**Instructions to follow**
The expected answer comprises all lines from the entries that contain the string "AGND".

BEGIN Available data

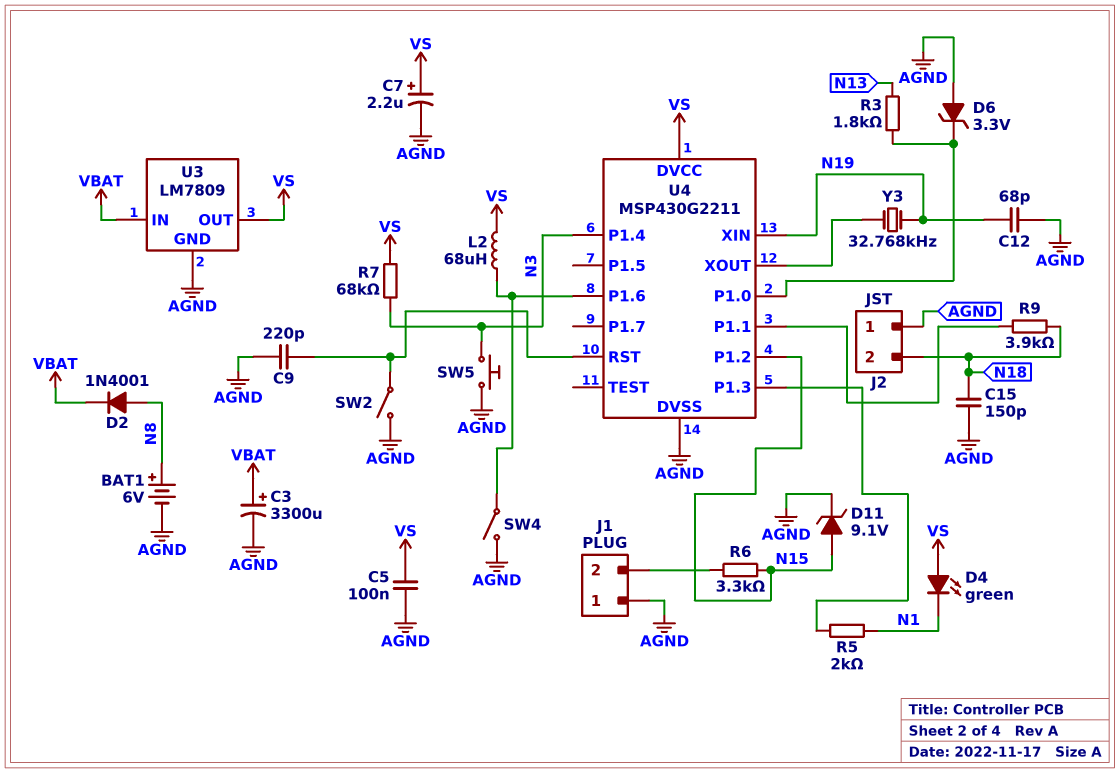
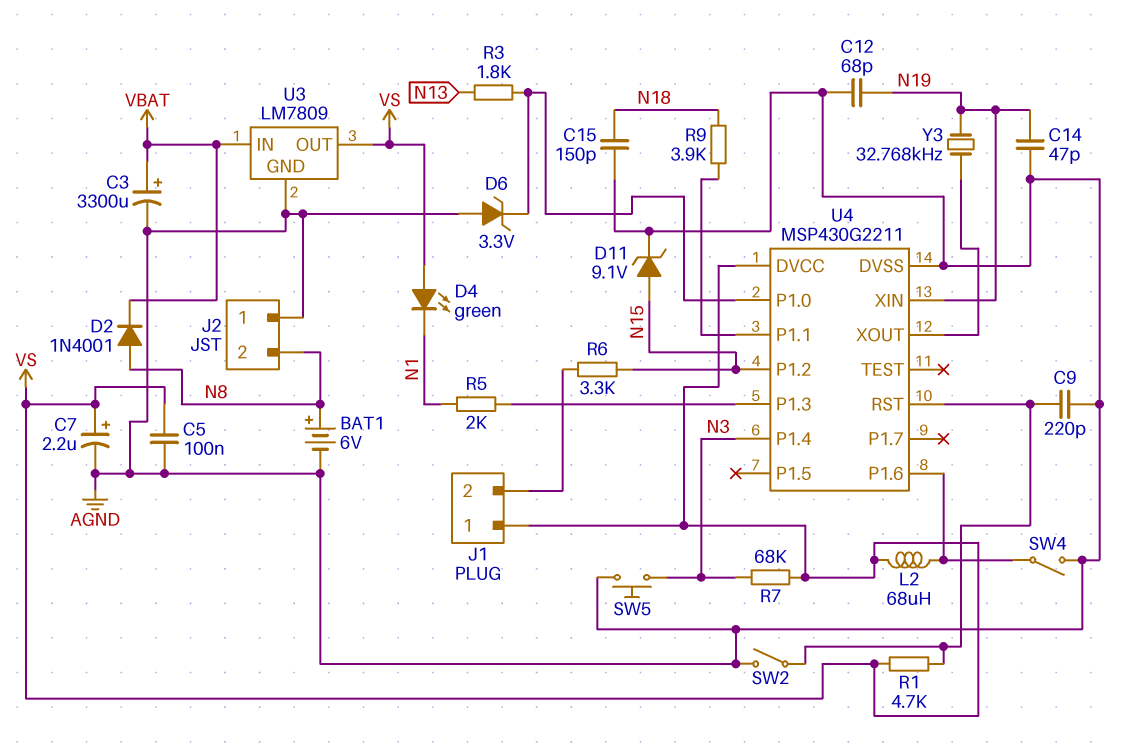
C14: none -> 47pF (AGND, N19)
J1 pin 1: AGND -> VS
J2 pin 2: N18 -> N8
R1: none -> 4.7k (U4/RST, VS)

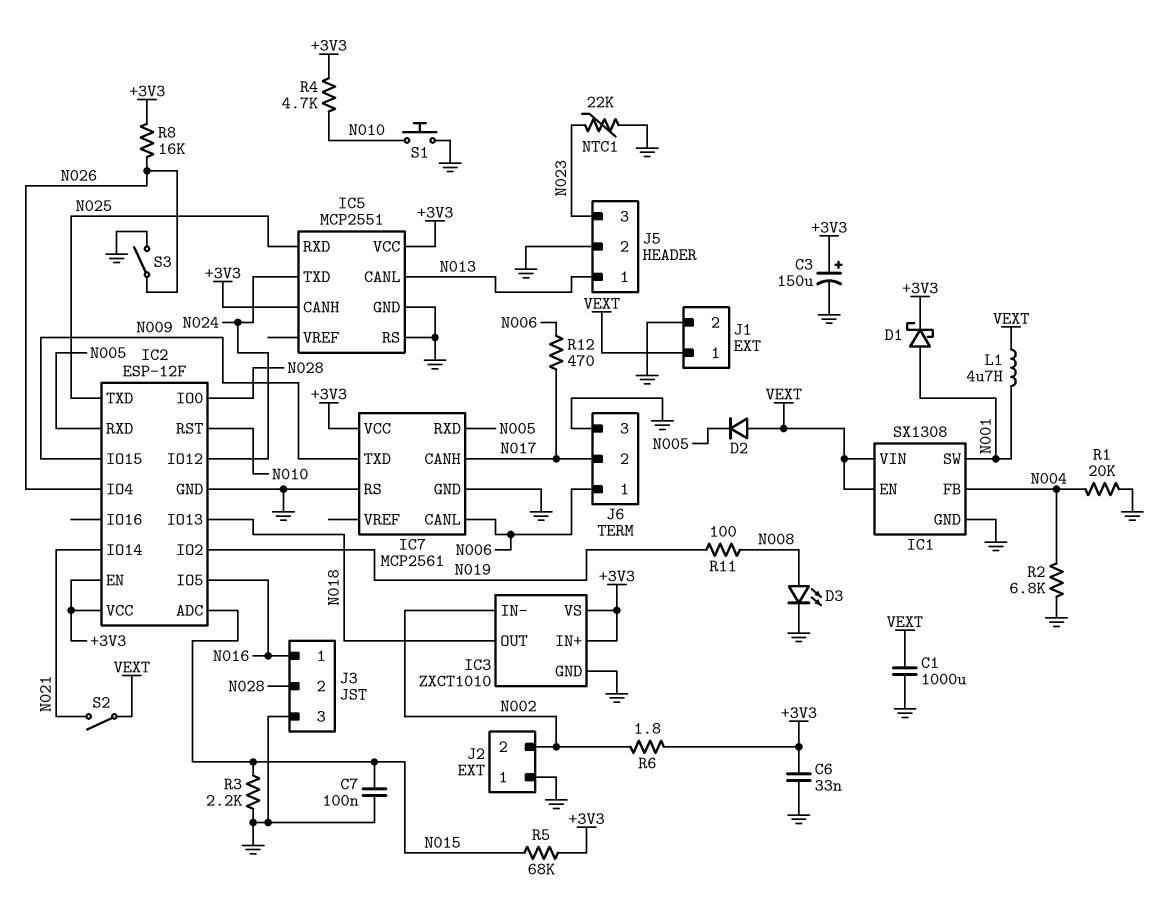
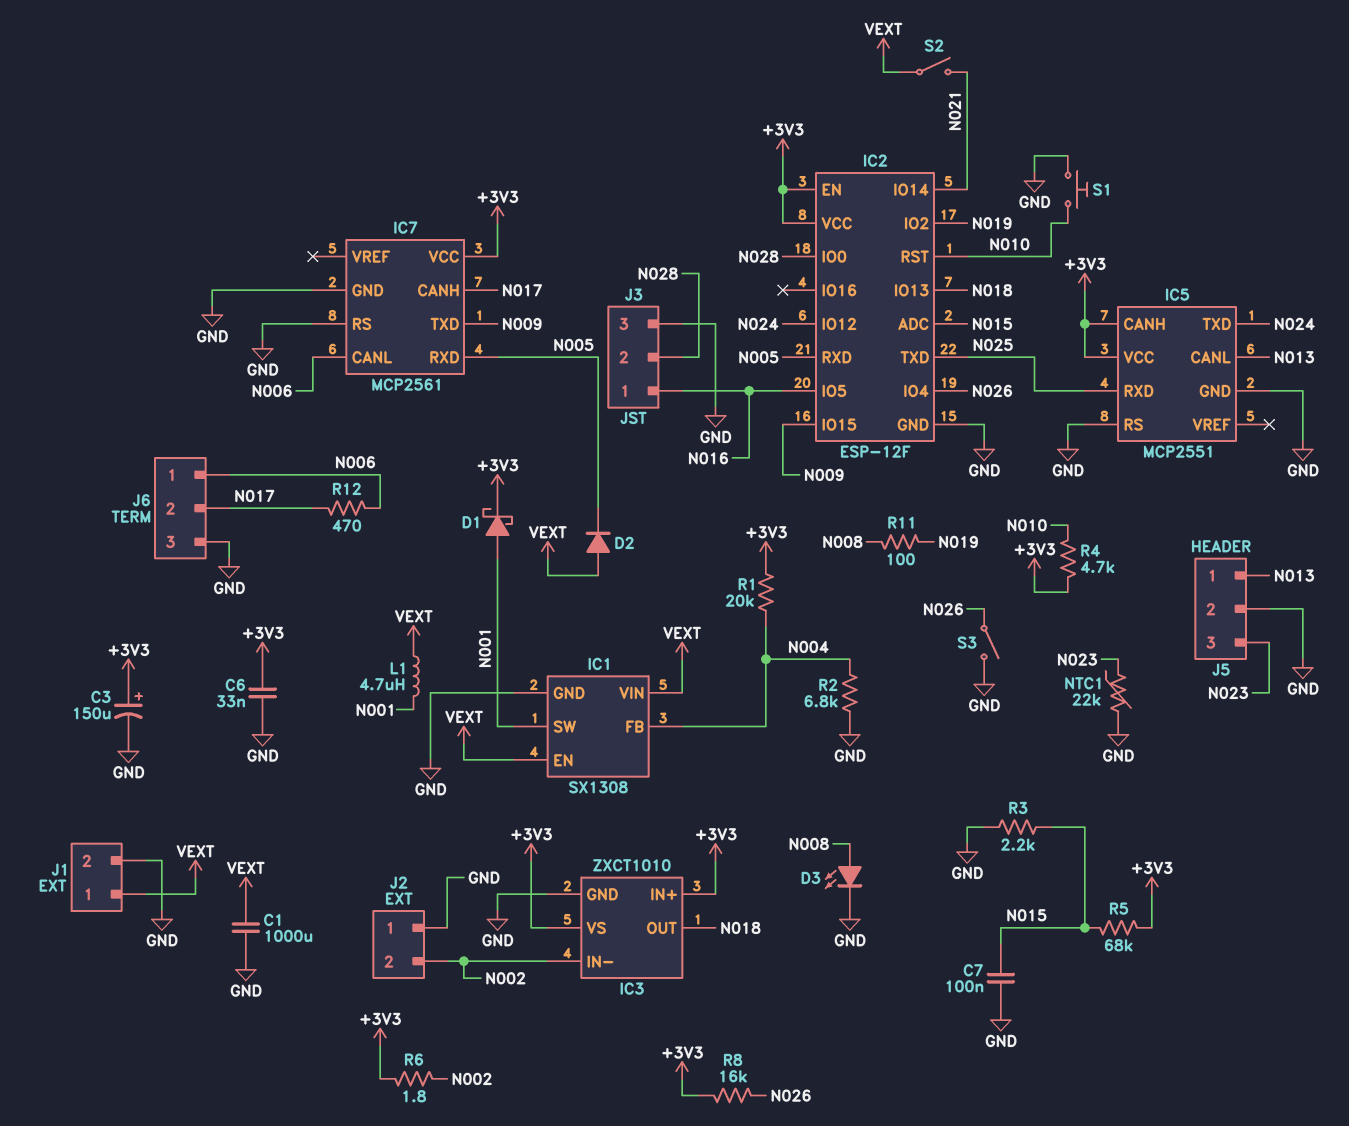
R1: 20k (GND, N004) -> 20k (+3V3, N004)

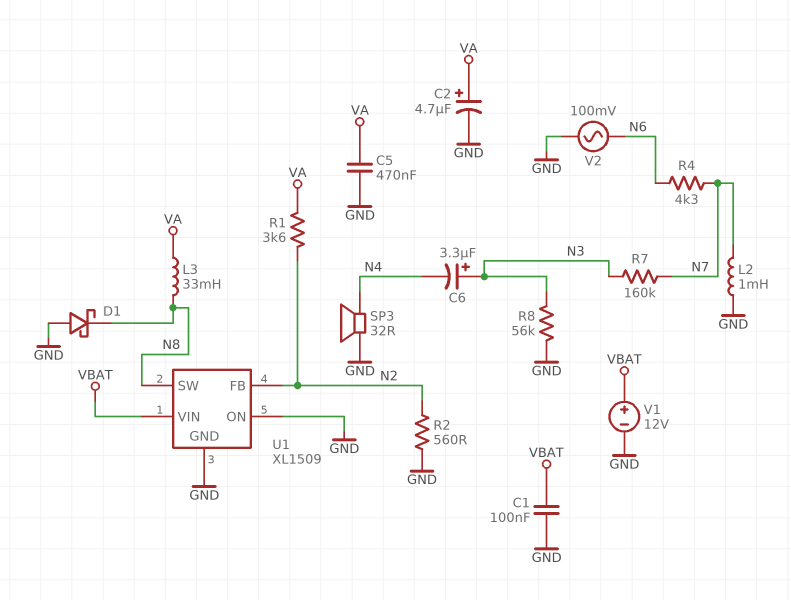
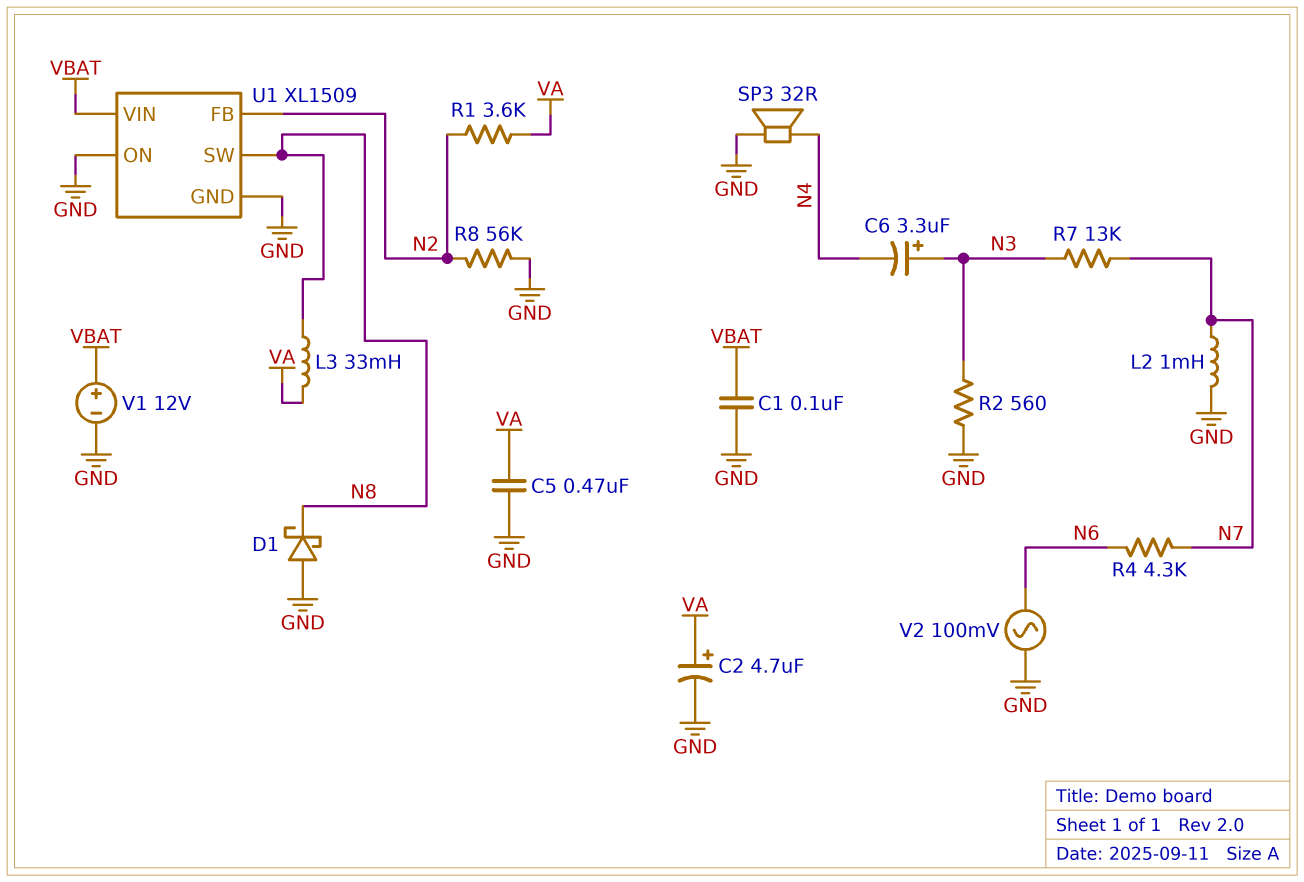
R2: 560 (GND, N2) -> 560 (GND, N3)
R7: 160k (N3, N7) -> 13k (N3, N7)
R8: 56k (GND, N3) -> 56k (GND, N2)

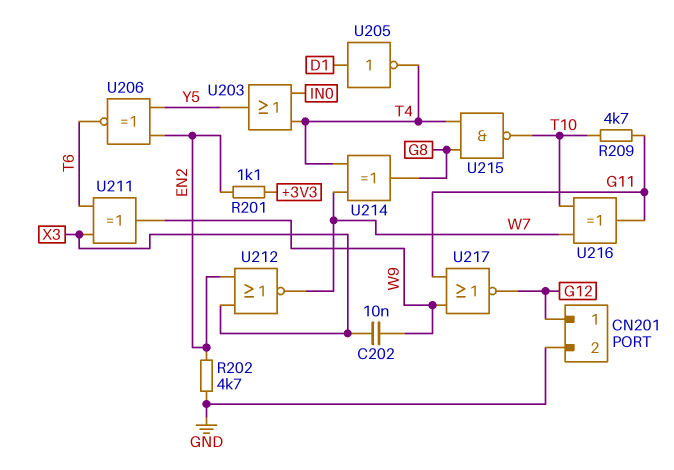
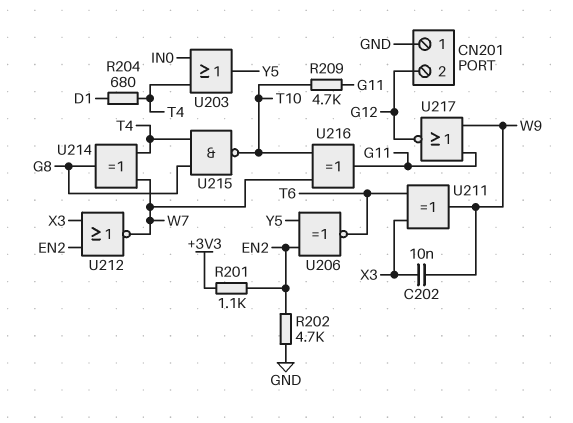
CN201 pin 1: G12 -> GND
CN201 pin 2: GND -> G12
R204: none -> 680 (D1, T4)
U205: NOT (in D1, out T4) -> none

END Available data

**Task solution**
C14: none -> 47pF (AGND, N19)
J1 pin 1: AGND -> VS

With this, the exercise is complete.